What is asked: Of the lines listed below, return exactly those that run from the line containing "Mask stroma. Return" through the line containing "See the attached", both included.

---*---

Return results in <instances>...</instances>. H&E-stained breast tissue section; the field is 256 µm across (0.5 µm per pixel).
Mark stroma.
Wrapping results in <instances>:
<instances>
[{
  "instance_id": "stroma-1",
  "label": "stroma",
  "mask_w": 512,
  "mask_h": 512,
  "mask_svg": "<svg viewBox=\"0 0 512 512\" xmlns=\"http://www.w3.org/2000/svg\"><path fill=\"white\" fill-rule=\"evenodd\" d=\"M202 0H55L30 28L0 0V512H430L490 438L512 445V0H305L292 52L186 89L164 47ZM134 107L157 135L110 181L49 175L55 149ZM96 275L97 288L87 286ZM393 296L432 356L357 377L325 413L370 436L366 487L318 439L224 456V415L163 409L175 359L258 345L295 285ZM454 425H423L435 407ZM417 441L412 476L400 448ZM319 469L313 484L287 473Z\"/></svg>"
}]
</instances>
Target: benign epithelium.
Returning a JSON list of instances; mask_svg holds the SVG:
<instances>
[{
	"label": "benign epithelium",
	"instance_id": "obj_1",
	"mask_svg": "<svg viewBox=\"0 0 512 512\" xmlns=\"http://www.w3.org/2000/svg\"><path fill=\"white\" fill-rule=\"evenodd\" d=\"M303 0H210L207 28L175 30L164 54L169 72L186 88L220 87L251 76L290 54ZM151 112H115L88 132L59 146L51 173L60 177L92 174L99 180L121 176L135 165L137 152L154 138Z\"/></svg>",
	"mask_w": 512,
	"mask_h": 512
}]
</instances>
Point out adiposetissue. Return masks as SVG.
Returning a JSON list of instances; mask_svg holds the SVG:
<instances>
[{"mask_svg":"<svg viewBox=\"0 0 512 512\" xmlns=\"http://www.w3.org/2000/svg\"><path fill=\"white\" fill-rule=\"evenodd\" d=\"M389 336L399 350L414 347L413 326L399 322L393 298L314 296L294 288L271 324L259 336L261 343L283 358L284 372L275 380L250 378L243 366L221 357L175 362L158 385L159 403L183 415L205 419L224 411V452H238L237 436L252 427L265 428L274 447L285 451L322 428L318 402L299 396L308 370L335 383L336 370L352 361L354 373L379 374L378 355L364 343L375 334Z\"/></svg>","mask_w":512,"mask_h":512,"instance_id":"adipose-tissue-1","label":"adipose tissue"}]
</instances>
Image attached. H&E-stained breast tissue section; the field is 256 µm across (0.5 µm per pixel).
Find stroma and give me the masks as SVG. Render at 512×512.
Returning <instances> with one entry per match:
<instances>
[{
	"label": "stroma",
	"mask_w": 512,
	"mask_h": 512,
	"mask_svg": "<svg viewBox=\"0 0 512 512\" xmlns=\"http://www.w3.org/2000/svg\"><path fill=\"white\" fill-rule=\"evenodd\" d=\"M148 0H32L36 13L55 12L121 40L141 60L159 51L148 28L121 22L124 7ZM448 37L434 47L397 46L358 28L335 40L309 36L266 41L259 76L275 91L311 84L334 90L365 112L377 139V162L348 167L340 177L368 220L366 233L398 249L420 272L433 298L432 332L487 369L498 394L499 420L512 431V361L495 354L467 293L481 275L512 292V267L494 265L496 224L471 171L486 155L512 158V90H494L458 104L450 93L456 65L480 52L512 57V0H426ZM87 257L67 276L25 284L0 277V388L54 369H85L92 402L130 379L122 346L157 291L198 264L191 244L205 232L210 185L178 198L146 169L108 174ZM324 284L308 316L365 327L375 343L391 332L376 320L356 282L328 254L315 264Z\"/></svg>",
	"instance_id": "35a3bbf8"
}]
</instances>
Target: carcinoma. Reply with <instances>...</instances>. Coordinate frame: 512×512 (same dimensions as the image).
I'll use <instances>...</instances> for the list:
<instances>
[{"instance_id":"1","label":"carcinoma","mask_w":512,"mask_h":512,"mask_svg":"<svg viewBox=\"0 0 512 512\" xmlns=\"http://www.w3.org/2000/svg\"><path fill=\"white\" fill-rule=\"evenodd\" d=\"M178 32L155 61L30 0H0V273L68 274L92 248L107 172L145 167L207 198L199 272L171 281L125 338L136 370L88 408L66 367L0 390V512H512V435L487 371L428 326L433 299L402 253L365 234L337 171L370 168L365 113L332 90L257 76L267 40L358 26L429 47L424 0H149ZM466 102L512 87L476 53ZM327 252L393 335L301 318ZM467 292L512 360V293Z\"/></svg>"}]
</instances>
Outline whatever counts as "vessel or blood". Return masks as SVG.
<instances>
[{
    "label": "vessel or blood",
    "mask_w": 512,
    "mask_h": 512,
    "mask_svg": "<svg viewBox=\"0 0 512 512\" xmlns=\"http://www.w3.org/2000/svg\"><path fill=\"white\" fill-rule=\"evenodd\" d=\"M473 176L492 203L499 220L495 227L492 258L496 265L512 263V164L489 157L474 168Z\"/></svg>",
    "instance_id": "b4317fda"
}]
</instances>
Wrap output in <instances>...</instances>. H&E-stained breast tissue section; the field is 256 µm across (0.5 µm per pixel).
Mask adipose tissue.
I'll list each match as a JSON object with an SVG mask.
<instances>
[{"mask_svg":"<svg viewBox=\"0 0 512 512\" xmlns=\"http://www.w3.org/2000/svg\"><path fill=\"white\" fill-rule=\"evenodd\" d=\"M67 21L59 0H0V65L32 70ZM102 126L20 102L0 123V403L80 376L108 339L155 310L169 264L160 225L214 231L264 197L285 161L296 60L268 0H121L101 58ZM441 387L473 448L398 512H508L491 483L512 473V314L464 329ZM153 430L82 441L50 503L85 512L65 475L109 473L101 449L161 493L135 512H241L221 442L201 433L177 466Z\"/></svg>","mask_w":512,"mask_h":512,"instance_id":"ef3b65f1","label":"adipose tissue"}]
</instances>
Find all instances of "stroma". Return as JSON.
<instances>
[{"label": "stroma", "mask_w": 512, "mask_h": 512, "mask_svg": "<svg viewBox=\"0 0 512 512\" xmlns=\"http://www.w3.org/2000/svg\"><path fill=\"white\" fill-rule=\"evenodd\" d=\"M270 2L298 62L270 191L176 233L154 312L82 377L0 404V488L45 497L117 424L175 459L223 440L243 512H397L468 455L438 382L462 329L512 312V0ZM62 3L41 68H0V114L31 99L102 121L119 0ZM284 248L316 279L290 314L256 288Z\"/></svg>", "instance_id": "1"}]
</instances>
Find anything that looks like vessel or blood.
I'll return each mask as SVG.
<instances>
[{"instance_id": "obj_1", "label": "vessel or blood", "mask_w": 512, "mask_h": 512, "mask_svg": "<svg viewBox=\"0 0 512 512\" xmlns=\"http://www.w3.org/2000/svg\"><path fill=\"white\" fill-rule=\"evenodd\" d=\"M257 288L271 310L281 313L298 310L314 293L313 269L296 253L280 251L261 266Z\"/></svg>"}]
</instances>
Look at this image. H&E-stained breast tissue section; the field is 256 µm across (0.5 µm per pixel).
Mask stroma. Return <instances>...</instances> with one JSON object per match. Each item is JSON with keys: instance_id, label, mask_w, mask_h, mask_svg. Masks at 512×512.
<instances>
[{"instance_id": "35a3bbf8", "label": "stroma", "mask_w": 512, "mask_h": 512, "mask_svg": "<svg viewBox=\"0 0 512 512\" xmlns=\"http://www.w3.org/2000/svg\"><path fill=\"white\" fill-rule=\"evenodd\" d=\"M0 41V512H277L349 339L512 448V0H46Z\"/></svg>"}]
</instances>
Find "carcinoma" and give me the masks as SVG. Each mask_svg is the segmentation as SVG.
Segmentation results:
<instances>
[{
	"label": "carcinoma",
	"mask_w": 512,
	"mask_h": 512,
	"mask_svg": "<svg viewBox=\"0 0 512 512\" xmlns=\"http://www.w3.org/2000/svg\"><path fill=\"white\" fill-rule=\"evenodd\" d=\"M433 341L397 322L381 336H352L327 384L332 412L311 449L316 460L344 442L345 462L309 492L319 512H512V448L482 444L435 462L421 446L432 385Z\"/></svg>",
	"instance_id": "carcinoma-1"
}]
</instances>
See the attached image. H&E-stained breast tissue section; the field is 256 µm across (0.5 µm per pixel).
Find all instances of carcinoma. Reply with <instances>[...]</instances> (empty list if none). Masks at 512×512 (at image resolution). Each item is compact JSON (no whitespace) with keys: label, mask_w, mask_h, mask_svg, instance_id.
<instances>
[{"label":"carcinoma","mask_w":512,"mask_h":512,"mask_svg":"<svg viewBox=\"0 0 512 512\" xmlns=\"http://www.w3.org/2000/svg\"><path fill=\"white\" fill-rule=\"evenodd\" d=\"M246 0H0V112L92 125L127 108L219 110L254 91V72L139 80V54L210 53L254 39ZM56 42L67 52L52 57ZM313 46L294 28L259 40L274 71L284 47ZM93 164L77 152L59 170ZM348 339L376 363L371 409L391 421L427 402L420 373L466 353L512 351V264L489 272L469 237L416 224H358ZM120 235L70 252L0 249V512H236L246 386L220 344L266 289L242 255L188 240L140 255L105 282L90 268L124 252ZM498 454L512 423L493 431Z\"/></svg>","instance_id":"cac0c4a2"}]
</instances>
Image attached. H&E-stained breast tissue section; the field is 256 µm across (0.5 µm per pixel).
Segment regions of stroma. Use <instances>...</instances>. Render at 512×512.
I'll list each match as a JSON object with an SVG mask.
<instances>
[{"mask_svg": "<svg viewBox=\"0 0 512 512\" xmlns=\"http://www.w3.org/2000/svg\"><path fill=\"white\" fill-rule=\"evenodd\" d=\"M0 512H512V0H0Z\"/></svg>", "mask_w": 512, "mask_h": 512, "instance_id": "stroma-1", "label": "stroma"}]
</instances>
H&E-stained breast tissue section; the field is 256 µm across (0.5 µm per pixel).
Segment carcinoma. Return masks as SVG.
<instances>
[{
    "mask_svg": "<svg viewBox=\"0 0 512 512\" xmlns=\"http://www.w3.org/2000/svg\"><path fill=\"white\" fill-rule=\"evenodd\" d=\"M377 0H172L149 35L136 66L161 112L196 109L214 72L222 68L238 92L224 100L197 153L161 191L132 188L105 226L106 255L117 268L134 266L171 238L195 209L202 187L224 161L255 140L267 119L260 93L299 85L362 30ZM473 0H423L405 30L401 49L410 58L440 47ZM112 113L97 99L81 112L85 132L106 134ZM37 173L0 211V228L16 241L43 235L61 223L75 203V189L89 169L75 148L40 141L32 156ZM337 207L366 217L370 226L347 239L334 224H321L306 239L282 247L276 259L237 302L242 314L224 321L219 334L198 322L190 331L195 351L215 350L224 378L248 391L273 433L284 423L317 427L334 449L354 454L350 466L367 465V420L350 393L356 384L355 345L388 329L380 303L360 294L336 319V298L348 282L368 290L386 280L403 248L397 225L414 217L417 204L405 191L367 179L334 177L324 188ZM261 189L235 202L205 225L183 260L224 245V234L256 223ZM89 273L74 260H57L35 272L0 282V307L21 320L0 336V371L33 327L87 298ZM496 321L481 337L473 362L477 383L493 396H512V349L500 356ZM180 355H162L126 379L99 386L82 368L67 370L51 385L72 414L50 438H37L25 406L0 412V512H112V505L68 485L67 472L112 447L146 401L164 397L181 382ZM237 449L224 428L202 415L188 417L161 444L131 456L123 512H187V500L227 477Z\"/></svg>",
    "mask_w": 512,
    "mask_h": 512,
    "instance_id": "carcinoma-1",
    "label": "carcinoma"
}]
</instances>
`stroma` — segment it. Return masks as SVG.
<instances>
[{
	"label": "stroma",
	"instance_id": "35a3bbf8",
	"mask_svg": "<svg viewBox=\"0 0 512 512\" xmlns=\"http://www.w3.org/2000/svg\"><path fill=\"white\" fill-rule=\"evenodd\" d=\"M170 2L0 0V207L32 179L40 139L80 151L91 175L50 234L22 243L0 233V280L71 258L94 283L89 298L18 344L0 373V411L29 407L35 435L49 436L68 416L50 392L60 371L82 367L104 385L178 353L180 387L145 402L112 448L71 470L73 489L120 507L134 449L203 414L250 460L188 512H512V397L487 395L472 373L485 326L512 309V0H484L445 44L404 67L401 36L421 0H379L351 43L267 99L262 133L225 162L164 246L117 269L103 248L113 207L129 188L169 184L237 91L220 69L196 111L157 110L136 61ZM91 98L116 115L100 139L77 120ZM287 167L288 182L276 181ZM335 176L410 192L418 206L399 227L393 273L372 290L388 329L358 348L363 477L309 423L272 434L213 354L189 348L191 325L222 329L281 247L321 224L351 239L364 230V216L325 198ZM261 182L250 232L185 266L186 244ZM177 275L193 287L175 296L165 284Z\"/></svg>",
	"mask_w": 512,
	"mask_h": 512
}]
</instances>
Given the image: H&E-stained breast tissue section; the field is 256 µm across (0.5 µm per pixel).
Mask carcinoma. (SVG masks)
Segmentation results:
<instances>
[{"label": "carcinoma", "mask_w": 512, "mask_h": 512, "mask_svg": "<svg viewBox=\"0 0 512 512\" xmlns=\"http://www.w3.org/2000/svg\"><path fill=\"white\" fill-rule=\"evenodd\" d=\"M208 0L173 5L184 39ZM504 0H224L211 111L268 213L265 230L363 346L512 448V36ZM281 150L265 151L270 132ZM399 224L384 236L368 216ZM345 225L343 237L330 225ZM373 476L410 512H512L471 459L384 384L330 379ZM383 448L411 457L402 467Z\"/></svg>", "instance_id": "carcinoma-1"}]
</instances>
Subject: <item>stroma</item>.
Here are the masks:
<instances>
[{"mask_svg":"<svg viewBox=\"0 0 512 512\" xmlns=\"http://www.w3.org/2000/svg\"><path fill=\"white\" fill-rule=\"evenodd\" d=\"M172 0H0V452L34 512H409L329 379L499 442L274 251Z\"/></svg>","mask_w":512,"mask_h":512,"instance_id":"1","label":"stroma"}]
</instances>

---*---

Task response:
Mask stroma. Return <instances>...</instances> with one JSON object per match. Each item is JSON with keys: instance_id, label, mask_w, mask_h, mask_svg. Masks at 512×512.
<instances>
[{"instance_id": "35a3bbf8", "label": "stroma", "mask_w": 512, "mask_h": 512, "mask_svg": "<svg viewBox=\"0 0 512 512\" xmlns=\"http://www.w3.org/2000/svg\"><path fill=\"white\" fill-rule=\"evenodd\" d=\"M0 41V512H277L349 339L512 448V0H46Z\"/></svg>"}]
</instances>
Find "carcinoma" and give me the masks as SVG. Each mask_svg is the segmentation as SVG.
Segmentation results:
<instances>
[{
	"label": "carcinoma",
	"mask_w": 512,
	"mask_h": 512,
	"mask_svg": "<svg viewBox=\"0 0 512 512\" xmlns=\"http://www.w3.org/2000/svg\"><path fill=\"white\" fill-rule=\"evenodd\" d=\"M433 341L397 322L381 336H352L327 384L332 412L311 449L316 460L344 442L345 462L309 492L319 512H512V448L482 444L435 462L421 446L432 385Z\"/></svg>",
	"instance_id": "carcinoma-1"
}]
</instances>
See the attached image. H&E-stained breast tissue section; the field is 256 µm across (0.5 µm per pixel).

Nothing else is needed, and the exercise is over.